§ **DESCRIPTION OF THE TASK**:
Count the lines in the records below that contain the string "major", matching case exactly, and reply with only that number.

[Lines of data]
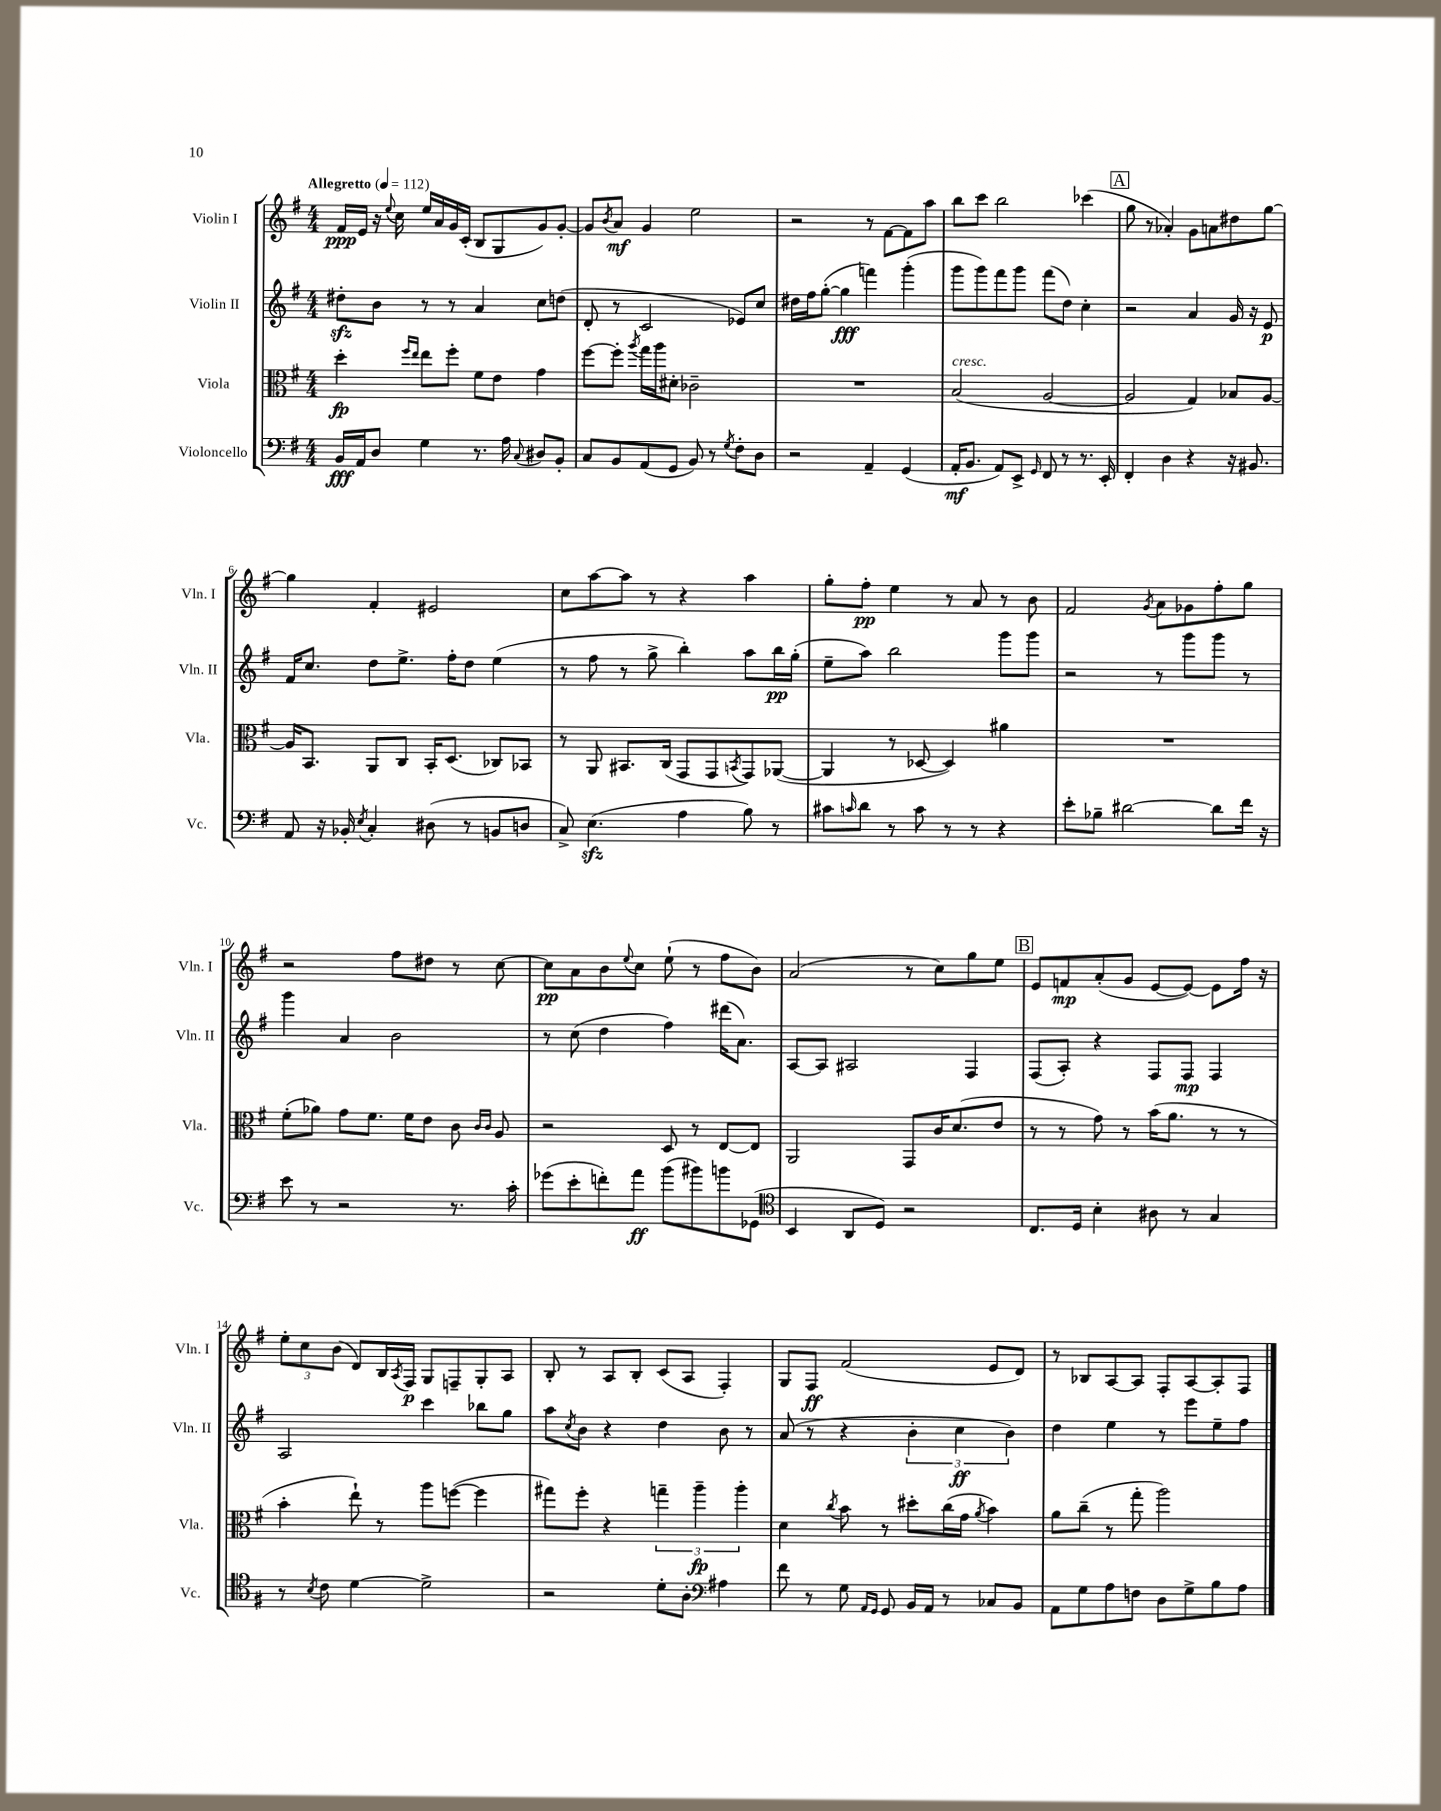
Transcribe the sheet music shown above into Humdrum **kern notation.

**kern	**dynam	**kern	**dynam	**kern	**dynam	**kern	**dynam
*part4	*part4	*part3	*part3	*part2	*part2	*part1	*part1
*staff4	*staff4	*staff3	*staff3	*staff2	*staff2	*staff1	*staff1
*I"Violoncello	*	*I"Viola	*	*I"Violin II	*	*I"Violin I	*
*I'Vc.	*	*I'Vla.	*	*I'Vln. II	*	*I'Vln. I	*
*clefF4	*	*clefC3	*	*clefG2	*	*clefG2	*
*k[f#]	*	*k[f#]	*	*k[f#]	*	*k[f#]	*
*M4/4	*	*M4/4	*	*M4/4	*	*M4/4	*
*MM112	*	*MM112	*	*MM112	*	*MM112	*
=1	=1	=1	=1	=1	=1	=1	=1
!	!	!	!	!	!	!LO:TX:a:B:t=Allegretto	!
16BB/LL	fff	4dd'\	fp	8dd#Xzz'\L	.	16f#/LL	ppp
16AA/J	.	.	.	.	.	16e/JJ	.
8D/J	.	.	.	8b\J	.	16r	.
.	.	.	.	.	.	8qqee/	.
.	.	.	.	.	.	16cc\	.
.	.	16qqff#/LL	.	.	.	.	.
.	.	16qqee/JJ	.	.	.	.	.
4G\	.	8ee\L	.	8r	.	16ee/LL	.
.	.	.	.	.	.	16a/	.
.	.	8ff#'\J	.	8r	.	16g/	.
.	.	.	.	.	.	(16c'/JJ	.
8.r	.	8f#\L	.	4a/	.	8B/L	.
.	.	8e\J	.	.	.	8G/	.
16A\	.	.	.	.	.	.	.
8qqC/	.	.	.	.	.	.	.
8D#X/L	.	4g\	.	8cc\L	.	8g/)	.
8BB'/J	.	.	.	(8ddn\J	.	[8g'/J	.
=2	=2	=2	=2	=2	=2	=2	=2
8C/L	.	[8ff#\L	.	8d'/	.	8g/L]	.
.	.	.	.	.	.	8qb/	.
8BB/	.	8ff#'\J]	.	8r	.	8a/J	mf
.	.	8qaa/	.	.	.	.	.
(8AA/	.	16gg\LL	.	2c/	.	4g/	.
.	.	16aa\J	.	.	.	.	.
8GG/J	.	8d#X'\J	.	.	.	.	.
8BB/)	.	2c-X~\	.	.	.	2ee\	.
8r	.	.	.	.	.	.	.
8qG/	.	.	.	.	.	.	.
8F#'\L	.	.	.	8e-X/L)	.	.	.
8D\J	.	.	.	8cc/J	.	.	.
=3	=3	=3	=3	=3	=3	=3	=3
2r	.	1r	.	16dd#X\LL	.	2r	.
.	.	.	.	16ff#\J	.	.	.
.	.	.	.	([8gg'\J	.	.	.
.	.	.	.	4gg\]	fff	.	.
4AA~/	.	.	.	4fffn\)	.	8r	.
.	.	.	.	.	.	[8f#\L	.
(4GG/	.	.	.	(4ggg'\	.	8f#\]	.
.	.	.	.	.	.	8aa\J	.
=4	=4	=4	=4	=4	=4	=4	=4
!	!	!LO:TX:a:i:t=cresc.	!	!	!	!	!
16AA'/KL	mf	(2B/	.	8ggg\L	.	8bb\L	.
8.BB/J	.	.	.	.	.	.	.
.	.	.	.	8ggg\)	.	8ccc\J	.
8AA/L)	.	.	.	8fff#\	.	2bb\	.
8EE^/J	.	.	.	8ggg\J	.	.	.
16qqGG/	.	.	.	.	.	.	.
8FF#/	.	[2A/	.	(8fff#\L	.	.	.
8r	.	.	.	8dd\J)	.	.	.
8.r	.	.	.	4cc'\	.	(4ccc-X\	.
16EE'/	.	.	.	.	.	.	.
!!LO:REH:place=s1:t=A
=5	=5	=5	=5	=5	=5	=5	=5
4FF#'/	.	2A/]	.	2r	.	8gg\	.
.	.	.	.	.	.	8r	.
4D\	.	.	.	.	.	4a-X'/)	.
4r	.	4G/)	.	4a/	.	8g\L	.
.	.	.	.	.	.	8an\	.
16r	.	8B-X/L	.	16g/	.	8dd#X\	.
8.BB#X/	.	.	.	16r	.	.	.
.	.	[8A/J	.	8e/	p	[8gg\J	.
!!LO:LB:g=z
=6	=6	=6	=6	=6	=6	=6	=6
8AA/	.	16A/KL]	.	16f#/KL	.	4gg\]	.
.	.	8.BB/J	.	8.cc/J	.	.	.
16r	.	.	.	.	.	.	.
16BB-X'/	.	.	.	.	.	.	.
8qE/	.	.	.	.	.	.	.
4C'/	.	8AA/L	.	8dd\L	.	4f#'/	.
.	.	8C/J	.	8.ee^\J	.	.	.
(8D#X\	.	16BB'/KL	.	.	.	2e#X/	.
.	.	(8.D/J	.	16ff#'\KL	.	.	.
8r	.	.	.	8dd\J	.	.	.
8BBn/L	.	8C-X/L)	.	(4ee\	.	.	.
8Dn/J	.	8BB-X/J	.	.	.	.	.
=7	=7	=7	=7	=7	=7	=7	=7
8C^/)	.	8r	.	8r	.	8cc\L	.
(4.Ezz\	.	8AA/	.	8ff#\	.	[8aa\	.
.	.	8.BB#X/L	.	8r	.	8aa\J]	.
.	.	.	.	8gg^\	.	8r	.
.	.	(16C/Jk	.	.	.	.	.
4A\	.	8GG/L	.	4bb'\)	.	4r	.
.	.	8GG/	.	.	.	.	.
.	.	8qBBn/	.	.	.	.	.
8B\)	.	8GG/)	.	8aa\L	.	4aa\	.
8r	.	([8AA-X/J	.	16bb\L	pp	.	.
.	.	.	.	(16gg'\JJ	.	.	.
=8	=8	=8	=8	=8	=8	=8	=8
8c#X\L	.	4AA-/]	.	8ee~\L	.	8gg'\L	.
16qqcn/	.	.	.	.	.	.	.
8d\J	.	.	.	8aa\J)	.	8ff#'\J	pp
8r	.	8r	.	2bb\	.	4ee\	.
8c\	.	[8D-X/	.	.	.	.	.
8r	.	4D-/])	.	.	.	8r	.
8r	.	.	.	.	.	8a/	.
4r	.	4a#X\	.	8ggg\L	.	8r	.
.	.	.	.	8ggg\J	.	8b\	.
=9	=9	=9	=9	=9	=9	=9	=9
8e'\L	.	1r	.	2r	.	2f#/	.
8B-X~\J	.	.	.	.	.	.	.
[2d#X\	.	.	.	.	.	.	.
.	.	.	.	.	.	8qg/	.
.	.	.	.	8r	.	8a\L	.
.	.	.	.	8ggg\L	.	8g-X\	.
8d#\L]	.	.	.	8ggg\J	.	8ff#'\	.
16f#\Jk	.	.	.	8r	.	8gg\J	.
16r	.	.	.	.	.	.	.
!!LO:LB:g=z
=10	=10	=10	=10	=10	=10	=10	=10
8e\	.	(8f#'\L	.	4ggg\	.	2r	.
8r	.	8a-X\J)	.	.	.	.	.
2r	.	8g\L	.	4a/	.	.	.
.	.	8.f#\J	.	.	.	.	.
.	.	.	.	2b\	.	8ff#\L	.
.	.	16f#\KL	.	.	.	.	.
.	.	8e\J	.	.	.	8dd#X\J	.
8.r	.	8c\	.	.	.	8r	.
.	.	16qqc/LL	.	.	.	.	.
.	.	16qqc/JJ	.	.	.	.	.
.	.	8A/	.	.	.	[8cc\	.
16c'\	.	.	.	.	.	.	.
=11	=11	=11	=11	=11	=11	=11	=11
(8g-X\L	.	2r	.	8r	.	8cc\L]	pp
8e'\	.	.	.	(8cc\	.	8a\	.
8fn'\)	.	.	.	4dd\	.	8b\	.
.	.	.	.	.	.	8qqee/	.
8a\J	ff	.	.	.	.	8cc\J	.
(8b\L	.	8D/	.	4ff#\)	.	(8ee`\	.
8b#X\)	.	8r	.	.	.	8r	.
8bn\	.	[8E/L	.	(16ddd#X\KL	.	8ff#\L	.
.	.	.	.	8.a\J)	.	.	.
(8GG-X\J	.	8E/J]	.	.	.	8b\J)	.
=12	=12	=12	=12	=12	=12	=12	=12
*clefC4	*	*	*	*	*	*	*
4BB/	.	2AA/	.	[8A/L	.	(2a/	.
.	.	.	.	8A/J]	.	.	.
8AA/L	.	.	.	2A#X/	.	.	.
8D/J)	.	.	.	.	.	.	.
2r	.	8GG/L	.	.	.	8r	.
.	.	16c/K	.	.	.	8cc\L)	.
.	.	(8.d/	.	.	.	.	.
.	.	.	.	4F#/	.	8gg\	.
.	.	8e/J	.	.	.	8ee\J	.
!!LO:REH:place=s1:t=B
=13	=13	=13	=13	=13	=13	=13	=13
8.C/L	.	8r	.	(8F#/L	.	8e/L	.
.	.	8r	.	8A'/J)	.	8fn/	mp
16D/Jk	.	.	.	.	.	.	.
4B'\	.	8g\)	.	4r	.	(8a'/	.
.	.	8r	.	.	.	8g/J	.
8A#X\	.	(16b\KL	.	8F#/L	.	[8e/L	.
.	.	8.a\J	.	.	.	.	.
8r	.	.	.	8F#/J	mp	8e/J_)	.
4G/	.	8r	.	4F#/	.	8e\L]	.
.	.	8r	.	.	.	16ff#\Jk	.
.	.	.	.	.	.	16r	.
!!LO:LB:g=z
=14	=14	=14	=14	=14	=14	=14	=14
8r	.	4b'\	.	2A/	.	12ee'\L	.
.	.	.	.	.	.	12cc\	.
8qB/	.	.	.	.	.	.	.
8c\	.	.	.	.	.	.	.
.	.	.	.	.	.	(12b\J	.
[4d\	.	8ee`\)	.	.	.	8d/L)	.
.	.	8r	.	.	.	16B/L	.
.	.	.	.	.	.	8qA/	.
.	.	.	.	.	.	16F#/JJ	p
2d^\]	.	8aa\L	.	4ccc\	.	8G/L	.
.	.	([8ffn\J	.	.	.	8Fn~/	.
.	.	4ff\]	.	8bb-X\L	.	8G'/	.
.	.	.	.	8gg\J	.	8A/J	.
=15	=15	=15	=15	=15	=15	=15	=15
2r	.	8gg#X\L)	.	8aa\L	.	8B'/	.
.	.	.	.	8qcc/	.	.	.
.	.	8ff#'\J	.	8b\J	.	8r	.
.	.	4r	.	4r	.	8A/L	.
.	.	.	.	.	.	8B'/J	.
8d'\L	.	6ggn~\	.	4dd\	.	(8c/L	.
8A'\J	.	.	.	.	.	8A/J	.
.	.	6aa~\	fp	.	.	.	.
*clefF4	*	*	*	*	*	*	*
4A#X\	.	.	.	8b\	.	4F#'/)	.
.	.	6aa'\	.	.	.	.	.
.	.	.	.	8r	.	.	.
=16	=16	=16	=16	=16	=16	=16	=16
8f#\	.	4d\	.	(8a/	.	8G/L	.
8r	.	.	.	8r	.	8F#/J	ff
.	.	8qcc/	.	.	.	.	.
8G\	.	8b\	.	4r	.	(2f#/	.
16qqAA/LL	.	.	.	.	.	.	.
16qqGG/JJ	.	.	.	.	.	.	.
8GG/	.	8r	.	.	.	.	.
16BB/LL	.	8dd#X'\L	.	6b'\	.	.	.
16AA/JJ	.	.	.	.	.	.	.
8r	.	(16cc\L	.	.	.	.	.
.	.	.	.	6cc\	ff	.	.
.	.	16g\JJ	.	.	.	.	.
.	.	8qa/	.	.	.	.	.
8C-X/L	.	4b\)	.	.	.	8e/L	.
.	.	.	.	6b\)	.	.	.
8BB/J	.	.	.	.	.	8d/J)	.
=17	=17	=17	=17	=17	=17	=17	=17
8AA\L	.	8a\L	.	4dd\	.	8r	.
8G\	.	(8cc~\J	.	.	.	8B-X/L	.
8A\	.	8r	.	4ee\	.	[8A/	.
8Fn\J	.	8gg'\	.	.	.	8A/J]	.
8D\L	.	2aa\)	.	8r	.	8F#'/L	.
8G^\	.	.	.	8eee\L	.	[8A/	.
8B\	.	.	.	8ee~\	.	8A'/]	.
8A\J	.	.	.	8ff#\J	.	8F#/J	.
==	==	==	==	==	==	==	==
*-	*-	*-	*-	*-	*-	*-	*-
--
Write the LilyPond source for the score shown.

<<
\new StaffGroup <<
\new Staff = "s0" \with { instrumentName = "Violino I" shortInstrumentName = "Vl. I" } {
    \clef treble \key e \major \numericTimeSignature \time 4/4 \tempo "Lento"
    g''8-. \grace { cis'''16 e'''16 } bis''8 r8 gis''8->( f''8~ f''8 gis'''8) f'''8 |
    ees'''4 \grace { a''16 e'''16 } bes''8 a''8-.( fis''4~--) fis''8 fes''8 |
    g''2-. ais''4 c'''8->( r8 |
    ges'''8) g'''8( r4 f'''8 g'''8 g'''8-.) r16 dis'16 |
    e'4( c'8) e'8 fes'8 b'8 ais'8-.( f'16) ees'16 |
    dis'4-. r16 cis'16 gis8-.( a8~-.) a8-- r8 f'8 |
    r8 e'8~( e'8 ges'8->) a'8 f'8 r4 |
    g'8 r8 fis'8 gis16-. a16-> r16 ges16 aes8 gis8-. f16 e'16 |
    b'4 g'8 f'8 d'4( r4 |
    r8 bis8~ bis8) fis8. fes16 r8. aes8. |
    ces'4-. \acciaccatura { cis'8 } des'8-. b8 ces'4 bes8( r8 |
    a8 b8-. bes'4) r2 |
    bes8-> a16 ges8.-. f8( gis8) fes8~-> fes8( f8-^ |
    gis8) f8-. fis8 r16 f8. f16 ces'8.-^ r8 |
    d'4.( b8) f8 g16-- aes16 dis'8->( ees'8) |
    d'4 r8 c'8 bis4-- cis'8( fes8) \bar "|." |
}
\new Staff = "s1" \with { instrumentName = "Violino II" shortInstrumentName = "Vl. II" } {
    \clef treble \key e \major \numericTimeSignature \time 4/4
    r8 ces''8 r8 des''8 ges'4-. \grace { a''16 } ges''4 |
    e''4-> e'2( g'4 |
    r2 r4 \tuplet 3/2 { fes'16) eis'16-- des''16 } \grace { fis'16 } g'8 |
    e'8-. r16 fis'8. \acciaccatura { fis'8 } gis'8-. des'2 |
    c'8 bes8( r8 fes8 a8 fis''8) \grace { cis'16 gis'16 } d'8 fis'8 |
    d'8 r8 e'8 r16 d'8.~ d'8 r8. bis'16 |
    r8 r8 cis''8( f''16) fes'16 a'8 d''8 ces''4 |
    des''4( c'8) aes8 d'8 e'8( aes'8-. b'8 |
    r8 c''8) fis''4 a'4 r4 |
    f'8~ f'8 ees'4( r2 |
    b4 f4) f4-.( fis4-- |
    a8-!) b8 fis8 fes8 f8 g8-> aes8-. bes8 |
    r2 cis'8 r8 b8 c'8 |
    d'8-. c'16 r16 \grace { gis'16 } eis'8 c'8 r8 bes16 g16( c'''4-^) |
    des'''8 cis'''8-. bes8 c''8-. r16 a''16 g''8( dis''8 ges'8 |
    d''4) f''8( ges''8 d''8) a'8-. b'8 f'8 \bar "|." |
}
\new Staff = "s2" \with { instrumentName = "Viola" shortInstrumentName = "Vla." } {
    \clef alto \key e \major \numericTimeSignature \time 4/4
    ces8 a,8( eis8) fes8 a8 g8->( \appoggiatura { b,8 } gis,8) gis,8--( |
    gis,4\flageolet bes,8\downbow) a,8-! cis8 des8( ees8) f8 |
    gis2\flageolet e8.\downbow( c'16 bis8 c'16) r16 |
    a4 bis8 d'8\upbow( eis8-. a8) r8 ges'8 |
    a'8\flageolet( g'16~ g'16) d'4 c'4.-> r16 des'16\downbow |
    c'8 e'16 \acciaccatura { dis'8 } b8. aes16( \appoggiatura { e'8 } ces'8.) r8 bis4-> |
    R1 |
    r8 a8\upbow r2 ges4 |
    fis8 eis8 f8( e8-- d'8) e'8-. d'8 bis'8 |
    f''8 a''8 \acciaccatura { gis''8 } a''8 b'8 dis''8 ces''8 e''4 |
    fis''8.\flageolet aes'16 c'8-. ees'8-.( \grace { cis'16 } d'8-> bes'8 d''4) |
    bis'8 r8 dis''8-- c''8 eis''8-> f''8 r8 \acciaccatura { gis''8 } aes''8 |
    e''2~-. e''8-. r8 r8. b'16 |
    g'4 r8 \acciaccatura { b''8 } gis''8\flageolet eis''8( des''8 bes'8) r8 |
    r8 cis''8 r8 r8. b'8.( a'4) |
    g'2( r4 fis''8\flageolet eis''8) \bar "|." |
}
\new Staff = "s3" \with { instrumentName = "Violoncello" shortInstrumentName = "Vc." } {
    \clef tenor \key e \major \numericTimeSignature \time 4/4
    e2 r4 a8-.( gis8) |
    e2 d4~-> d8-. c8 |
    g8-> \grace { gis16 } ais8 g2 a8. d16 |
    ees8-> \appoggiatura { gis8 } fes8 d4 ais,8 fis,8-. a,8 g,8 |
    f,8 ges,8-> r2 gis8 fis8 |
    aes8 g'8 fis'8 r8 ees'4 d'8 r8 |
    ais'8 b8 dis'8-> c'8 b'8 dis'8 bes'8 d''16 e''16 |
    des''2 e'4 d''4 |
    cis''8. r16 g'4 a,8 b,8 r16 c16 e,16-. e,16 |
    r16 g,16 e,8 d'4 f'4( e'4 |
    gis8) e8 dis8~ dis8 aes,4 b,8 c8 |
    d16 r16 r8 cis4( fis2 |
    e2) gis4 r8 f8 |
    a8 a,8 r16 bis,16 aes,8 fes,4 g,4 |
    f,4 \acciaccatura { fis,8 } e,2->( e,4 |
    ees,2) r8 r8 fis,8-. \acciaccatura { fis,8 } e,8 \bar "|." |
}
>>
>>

§ **PROBLEM SOLUTION**:
4